(What the task asks):
Write out all the data below exactly.

[Source data]
┄┄┄┄┄┄
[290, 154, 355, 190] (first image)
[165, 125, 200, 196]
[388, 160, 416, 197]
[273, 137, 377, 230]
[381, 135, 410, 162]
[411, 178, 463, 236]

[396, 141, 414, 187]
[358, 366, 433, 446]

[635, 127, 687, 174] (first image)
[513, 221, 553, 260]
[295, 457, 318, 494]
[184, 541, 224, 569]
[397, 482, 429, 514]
┄┄┄┄┄┄
(Reply):
[290, 154, 355, 190] (first image)
[165, 125, 200, 196]
[388, 160, 416, 197]
[273, 137, 377, 230]
[381, 135, 410, 162]
[411, 178, 463, 236]

[396, 141, 414, 187]
[358, 366, 433, 446]

[635, 127, 687, 174] (first image)
[513, 221, 553, 260]
[295, 457, 318, 494]
[184, 541, 224, 569]
[397, 482, 429, 514]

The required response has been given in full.